(Scene difference descriptions)
————————
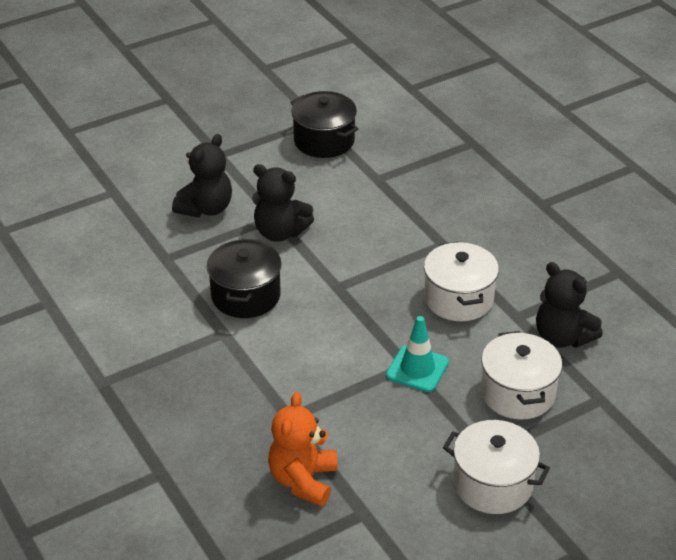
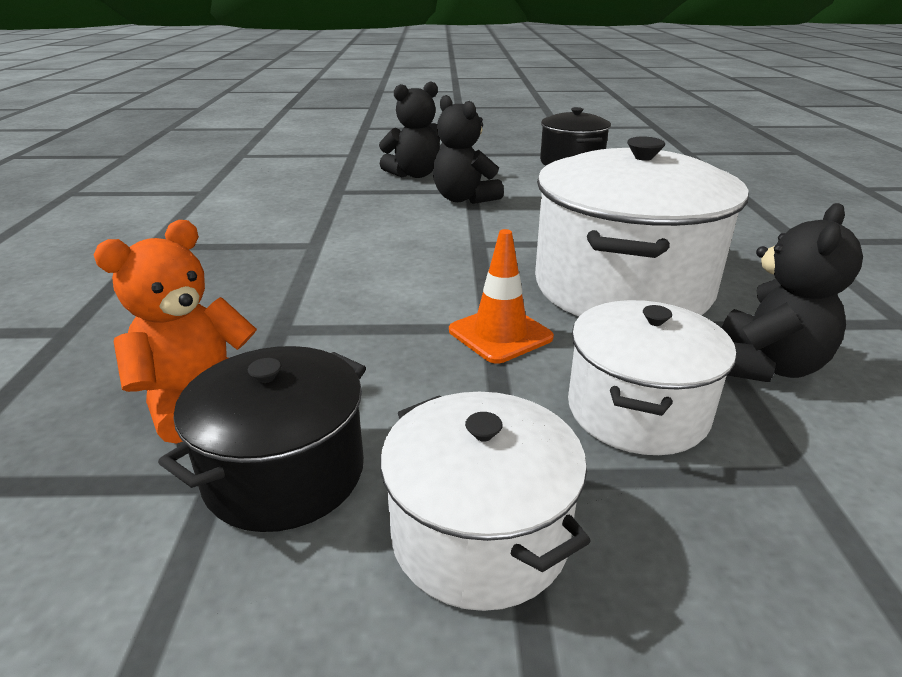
camera: 30 degrees right, 10 degrees down
(245, 295) = (374, 227): black pot -> black pot (285, 473)
(417, 369) = (500, 334): turquoise traffic cone -> orange traffic cone
(458, 299) = (622, 287): white pot -> white pot, size x1.73
(562, 337) = (764, 366): black teddy bear -> black teddy bear turned 135 degrees counterclockwise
————————
§ WORK ORDER: The result consists of the line with "(245, 295) = (374, 227): black" through the last line of the entries above, repeated exactly and with nothing else.

§ SOLUTION FOR THIS TASK:
(245, 295) = (374, 227): black pot -> black pot (285, 473)
(417, 369) = (500, 334): turquoise traffic cone -> orange traffic cone
(458, 299) = (622, 287): white pot -> white pot, size x1.73
(562, 337) = (764, 366): black teddy bear -> black teddy bear turned 135 degrees counterclockwise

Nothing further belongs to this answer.